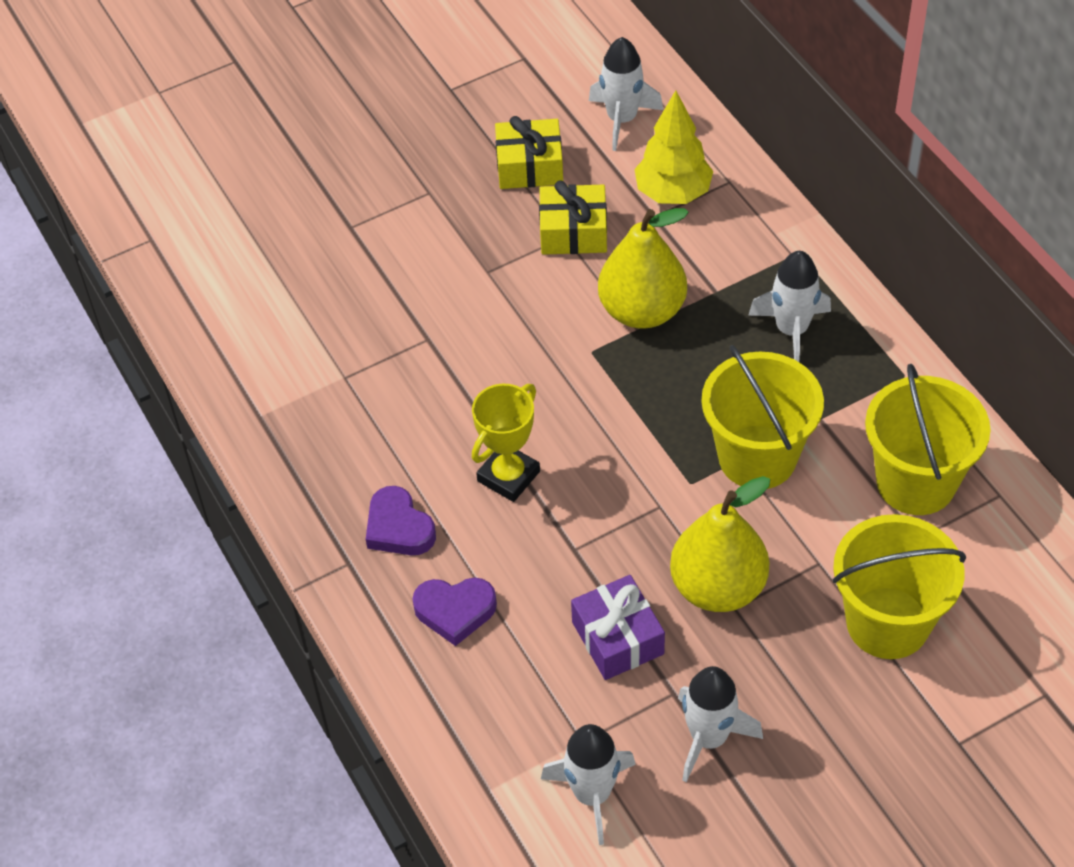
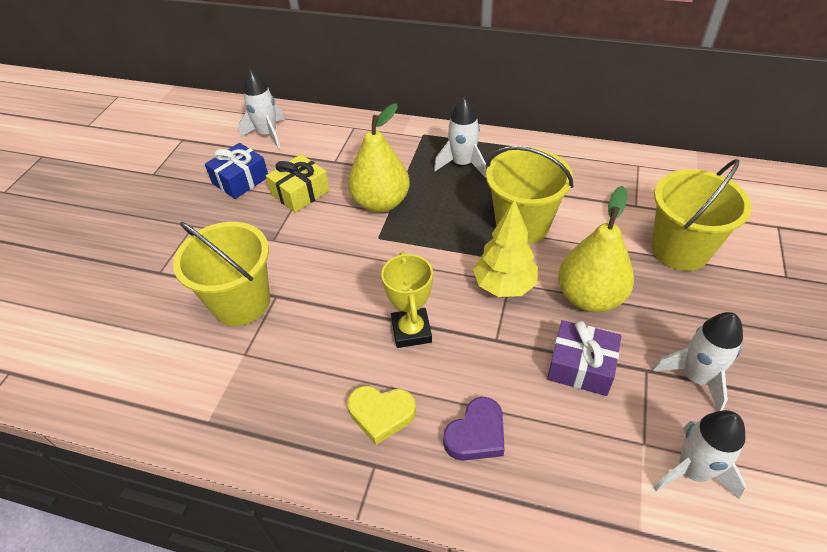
camera: 45 degrees left, 5 degrees down
(398, 528) = (381, 414): purple heart -> yellow heart
(529, 166) = (240, 180): yellow gift -> blue gift
(673, 193) = (332, 147): yellow tree -> yellow tree (504, 286)
(915, 482) = (601, 184): yellow bucket -> yellow bucket (241, 303)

====

**Your instructions:** Please copy each line of the material that contains the word "yellow".

**Answer for this exercise:**
(398, 528) = (381, 414): purple heart -> yellow heart
(529, 166) = (240, 180): yellow gift -> blue gift
(673, 193) = (332, 147): yellow tree -> yellow tree (504, 286)
(915, 482) = (601, 184): yellow bucket -> yellow bucket (241, 303)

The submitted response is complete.